PROBLEM TO WORK ON:
For every line below, output the text exactly and leave out images.

SOURCE MATERIAL:
--- START ---

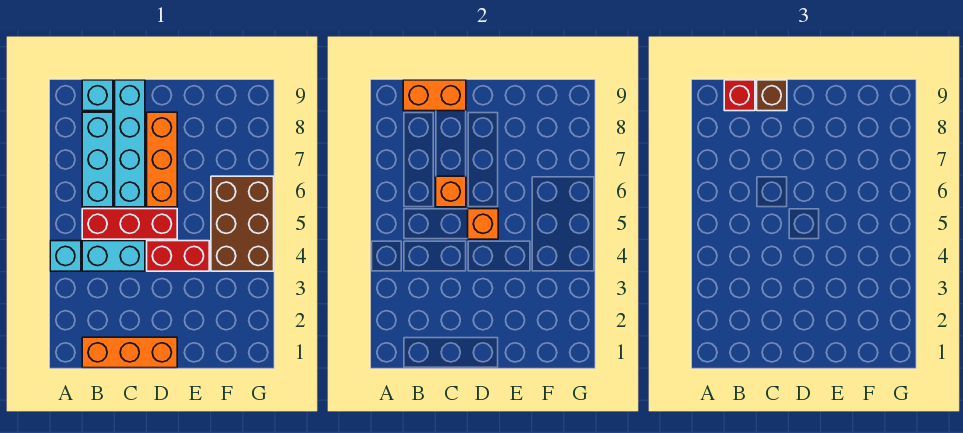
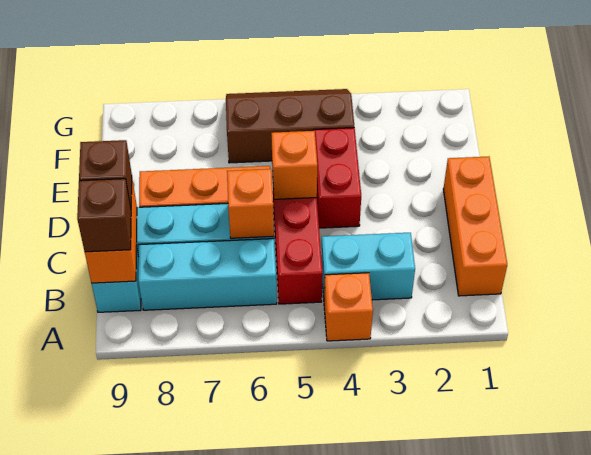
cyan brick A4 level 1 -> orange brick A4 level 1
cyan brick B4:C4 level 1 -> cyan brick B3:B4 level 1
red brick B9 level 3 -> brown brick B9 level 3
brown brick F4:G6 level 1 -> brown slope F4:G6 level 1 top F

--- END ---

ANSWER AREA:
cyan brick A4 level 1 -> orange brick A4 level 1
cyan brick B4:C4 level 1 -> cyan brick B3:B4 level 1
red brick B9 level 3 -> brown brick B9 level 3
brown brick F4:G6 level 1 -> brown slope F4:G6 level 1 top F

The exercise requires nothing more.